Your response should give back each record exactly, word for word.

_ _ _

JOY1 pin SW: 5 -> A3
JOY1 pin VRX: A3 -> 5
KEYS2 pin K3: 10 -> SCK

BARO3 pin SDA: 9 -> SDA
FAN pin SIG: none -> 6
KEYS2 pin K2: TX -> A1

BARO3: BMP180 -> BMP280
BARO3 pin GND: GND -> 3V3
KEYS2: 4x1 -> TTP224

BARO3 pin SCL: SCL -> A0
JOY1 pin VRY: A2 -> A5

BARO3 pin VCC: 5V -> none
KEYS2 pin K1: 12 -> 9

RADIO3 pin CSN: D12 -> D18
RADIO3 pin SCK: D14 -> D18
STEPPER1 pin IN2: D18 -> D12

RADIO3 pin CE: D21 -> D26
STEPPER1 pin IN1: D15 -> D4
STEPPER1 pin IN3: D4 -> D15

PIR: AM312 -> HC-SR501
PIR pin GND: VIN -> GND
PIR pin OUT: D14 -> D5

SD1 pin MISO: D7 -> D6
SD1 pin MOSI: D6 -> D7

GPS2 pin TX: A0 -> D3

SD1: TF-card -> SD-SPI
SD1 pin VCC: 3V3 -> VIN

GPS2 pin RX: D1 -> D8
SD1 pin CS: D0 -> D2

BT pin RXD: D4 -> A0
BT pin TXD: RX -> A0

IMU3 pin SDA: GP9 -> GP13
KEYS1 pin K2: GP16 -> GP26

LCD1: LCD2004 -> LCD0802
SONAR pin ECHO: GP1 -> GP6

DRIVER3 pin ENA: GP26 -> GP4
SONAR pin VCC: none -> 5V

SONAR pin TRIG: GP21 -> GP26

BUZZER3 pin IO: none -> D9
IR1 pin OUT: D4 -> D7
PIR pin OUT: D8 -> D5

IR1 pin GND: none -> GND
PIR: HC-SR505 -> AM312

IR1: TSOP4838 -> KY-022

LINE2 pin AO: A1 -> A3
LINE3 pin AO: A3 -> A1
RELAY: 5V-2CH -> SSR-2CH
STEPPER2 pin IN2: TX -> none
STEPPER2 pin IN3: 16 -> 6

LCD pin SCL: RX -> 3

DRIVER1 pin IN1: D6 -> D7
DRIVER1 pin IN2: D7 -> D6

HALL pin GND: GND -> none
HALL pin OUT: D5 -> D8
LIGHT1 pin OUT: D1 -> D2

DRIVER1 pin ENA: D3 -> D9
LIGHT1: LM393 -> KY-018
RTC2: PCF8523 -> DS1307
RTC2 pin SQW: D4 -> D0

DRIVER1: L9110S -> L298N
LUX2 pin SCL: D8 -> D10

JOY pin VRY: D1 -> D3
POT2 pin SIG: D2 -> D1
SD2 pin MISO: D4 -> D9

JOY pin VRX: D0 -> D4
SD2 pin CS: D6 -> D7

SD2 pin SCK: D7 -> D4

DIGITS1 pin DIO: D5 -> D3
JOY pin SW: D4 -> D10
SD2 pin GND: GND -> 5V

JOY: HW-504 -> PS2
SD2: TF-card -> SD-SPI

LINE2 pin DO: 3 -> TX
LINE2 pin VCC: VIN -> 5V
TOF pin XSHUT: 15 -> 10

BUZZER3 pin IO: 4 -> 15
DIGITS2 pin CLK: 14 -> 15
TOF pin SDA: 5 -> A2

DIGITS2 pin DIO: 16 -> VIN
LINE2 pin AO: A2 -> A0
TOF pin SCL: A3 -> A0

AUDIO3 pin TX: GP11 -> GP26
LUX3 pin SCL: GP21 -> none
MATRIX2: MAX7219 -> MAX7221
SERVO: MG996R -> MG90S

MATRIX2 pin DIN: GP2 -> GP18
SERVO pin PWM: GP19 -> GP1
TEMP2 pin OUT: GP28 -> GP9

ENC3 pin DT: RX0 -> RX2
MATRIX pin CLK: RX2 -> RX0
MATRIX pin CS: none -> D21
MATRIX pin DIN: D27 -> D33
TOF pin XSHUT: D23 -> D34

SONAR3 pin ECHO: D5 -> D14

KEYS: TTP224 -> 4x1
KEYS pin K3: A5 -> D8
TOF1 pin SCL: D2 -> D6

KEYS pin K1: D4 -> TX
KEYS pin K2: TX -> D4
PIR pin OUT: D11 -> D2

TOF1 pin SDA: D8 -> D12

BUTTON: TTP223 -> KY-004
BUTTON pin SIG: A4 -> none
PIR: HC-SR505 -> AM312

_ _ _

__Result for this exercise__:
JOY1 pin SW: 5 -> A3
JOY1 pin VRX: A3 -> 5
KEYS2 pin K3: 10 -> SCK

BARO3 pin SDA: 9 -> SDA
FAN pin SIG: none -> 6
KEYS2 pin K2: TX -> A1

BARO3: BMP180 -> BMP280
BARO3 pin GND: GND -> 3V3
KEYS2: 4x1 -> TTP224

BARO3 pin SCL: SCL -> A0
JOY1 pin VRY: A2 -> A5

BARO3 pin VCC: 5V -> none
KEYS2 pin K1: 12 -> 9

RADIO3 pin CSN: D12 -> D18
RADIO3 pin SCK: D14 -> D18
STEPPER1 pin IN2: D18 -> D12

RADIO3 pin CE: D21 -> D26
STEPPER1 pin IN1: D15 -> D4
STEPPER1 pin IN3: D4 -> D15

PIR: AM312 -> HC-SR501
PIR pin GND: VIN -> GND
PIR pin OUT: D14 -> D5

SD1 pin MISO: D7 -> D6
SD1 pin MOSI: D6 -> D7

GPS2 pin TX: A0 -> D3

SD1: TF-card -> SD-SPI
SD1 pin VCC: 3V3 -> VIN

GPS2 pin RX: D1 -> D8
SD1 pin CS: D0 -> D2

BT pin RXD: D4 -> A0
BT pin TXD: RX -> A0

IMU3 pin SDA: GP9 -> GP13
KEYS1 pin K2: GP16 -> GP26

LCD1: LCD2004 -> LCD0802
SONAR pin ECHO: GP1 -> GP6

DRIVER3 pin ENA: GP26 -> GP4
SONAR pin VCC: none -> 5V

SONAR pin TRIG: GP21 -> GP26

BUZZER3 pin IO: none -> D9
IR1 pin OUT: D4 -> D7
PIR pin OUT: D8 -> D5

IR1 pin GND: none -> GND
PIR: HC-SR505 -> AM312

IR1: TSOP4838 -> KY-022

LINE2 pin AO: A1 -> A3
LINE3 pin AO: A3 -> A1
RELAY: 5V-2CH -> SSR-2CH
STEPPER2 pin IN2: TX -> none
STEPPER2 pin IN3: 16 -> 6

LCD pin SCL: RX -> 3

DRIVER1 pin IN1: D6 -> D7
DRIVER1 pin IN2: D7 -> D6

HALL pin GND: GND -> none
HALL pin OUT: D5 -> D8
LIGHT1 pin OUT: D1 -> D2

DRIVER1 pin ENA: D3 -> D9
LIGHT1: LM393 -> KY-018
RTC2: PCF8523 -> DS1307
RTC2 pin SQW: D4 -> D0

DRIVER1: L9110S -> L298N
LUX2 pin SCL: D8 -> D10

JOY pin VRY: D1 -> D3
POT2 pin SIG: D2 -> D1
SD2 pin MISO: D4 -> D9

JOY pin VRX: D0 -> D4
SD2 pin CS: D6 -> D7

SD2 pin SCK: D7 -> D4

DIGITS1 pin DIO: D5 -> D3
JOY pin SW: D4 -> D10
SD2 pin GND: GND -> 5V

JOY: HW-504 -> PS2
SD2: TF-card -> SD-SPI

LINE2 pin DO: 3 -> TX
LINE2 pin VCC: VIN -> 5V
TOF pin XSHUT: 15 -> 10

BUZZER3 pin IO: 4 -> 15
DIGITS2 pin CLK: 14 -> 15
TOF pin SDA: 5 -> A2

DIGITS2 pin DIO: 16 -> VIN
LINE2 pin AO: A2 -> A0
TOF pin SCL: A3 -> A0

AUDIO3 pin TX: GP11 -> GP26
LUX3 pin SCL: GP21 -> none
MATRIX2: MAX7219 -> MAX7221
SERVO: MG996R -> MG90S

MATRIX2 pin DIN: GP2 -> GP18
SERVO pin PWM: GP19 -> GP1
TEMP2 pin OUT: GP28 -> GP9

ENC3 pin DT: RX0 -> RX2
MATRIX pin CLK: RX2 -> RX0
MATRIX pin CS: none -> D21
MATRIX pin DIN: D27 -> D33
TOF pin XSHUT: D23 -> D34

SONAR3 pin ECHO: D5 -> D14

KEYS: TTP224 -> 4x1
KEYS pin K3: A5 -> D8
TOF1 pin SCL: D2 -> D6

KEYS pin K1: D4 -> TX
KEYS pin K2: TX -> D4
PIR pin OUT: D11 -> D2

TOF1 pin SDA: D8 -> D12

BUTTON: TTP223 -> KY-004
BUTTON pin SIG: A4 -> none
PIR: HC-SR505 -> AM312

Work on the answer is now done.